# INSTRUCTIONS TO FOLLOW
An exact copy of every record is needed, with all pictures omitted.

##### PROVIDED RECORDS #####

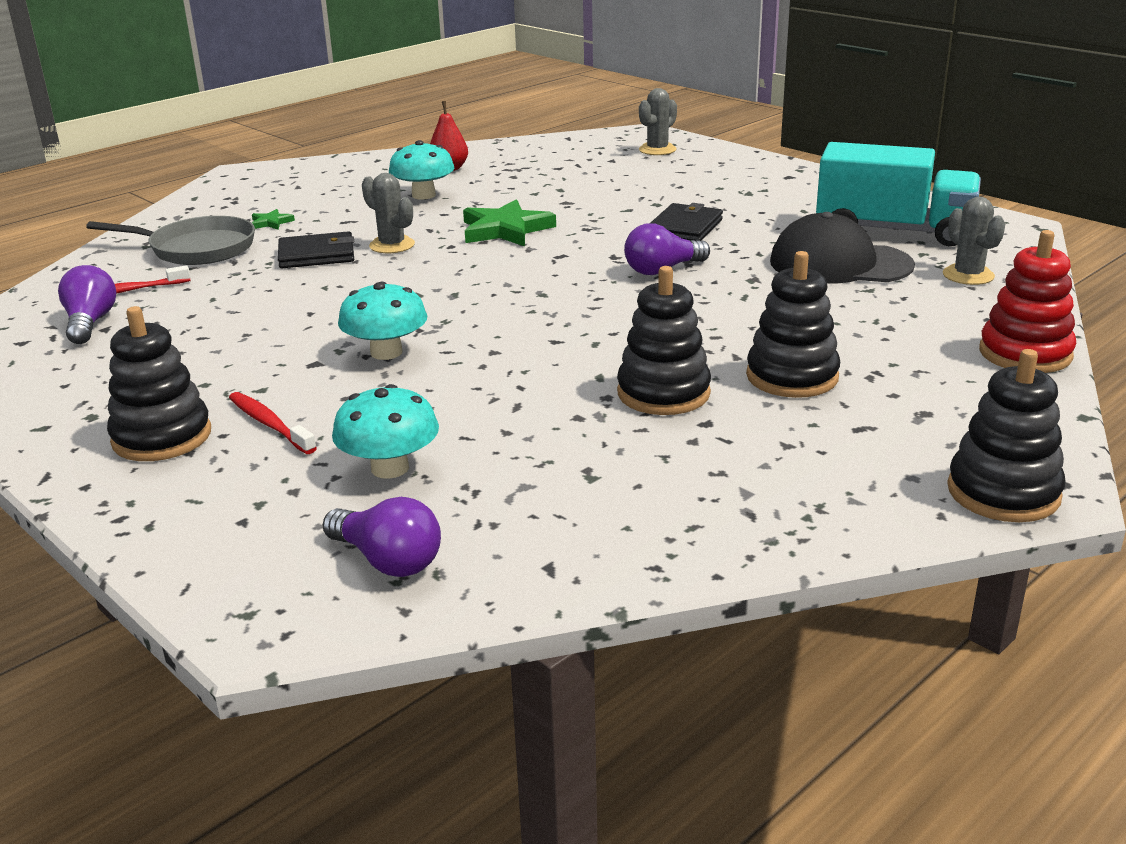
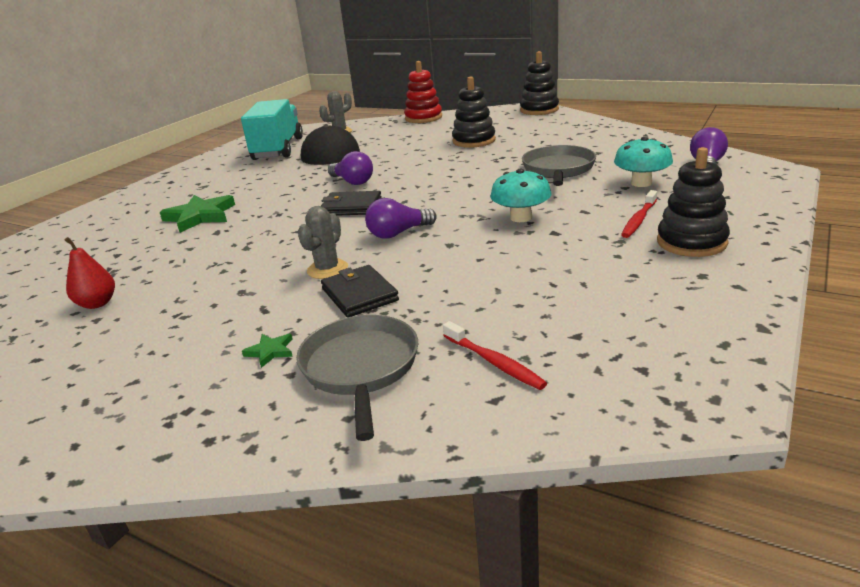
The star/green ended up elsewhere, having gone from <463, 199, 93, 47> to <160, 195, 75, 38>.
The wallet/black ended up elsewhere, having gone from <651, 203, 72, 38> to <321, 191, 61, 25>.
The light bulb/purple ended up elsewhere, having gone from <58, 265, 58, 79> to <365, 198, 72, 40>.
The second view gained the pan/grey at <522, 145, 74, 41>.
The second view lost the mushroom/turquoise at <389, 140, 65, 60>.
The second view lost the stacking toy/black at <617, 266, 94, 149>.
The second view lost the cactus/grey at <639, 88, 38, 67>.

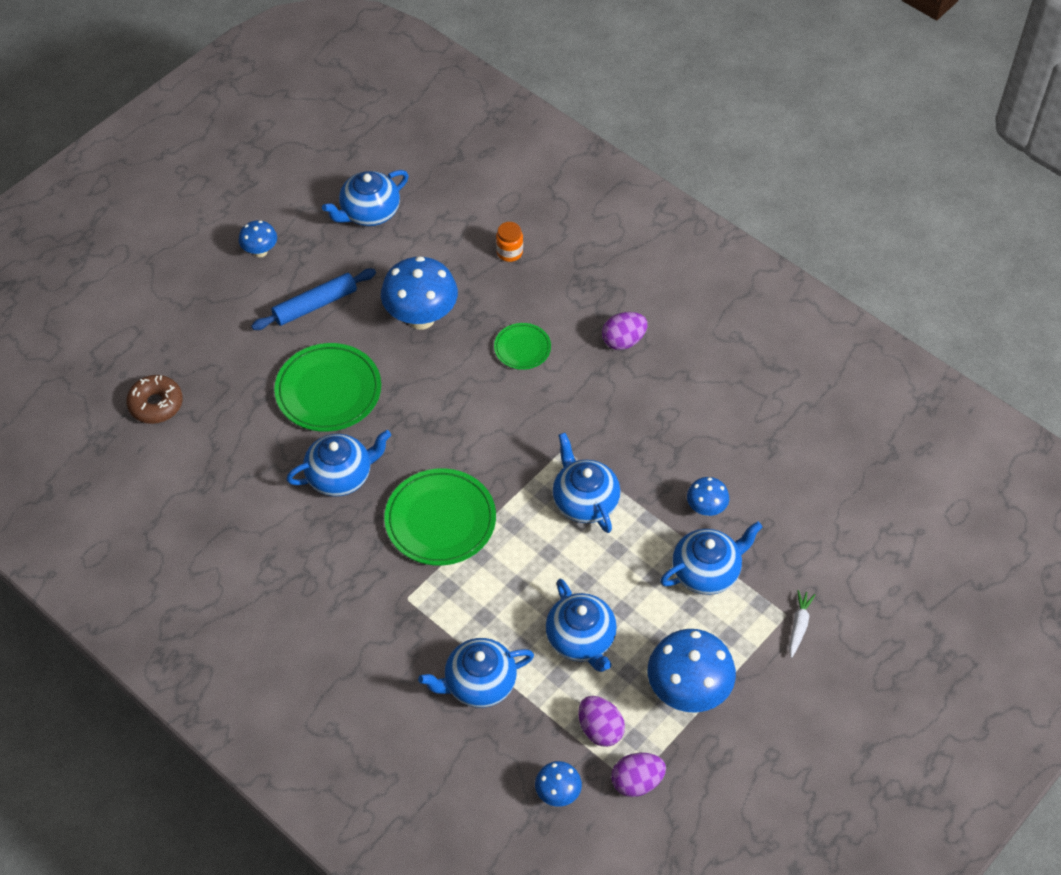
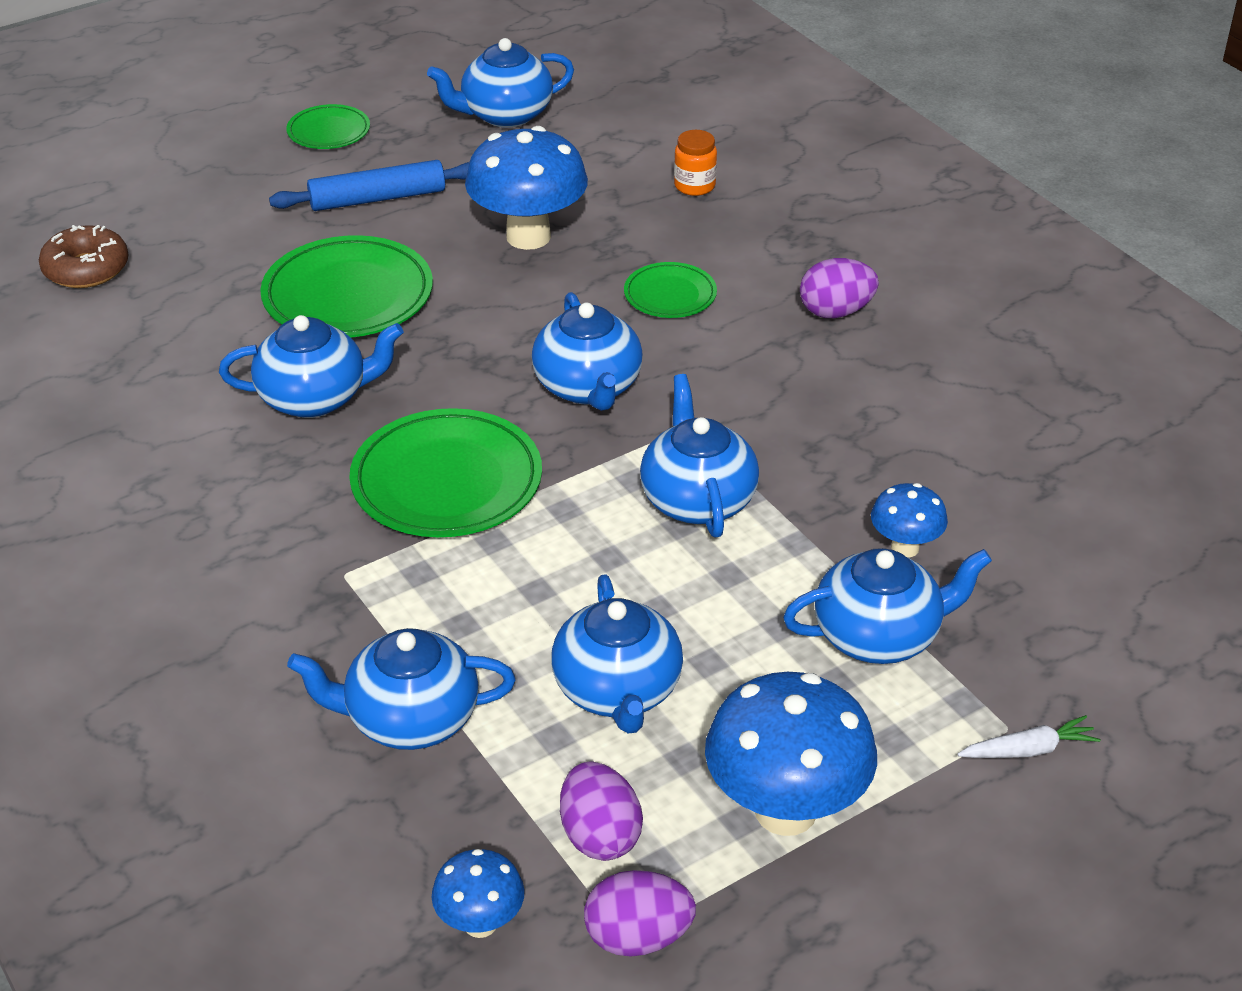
Where the mushroom/blue stood at <239, 220, 38, 37>, the plate/green came to stand at <286, 104, 84, 45>.
The second view gained the teapot/blue at <532, 292, 111, 119>.
The carrot/white at <789, 590, 26, 68> ended up facing another way, 45 degrees clockwise from before.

#####

# ANSWER FOR THE TASK
The star/green ended up elsewhere, having gone from <463, 199, 93, 47> to <160, 195, 75, 38>.
The wallet/black ended up elsewhere, having gone from <651, 203, 72, 38> to <321, 191, 61, 25>.
The light bulb/purple ended up elsewhere, having gone from <58, 265, 58, 79> to <365, 198, 72, 40>.
The second view gained the pan/grey at <522, 145, 74, 41>.
The second view lost the mushroom/turquoise at <389, 140, 65, 60>.
The second view lost the stacking toy/black at <617, 266, 94, 149>.
The second view lost the cactus/grey at <639, 88, 38, 67>.

Where the mushroom/blue stood at <239, 220, 38, 37>, the plate/green came to stand at <286, 104, 84, 45>.
The second view gained the teapot/blue at <532, 292, 111, 119>.
The carrot/white at <789, 590, 26, 68> ended up facing another way, 45 degrees clockwise from before.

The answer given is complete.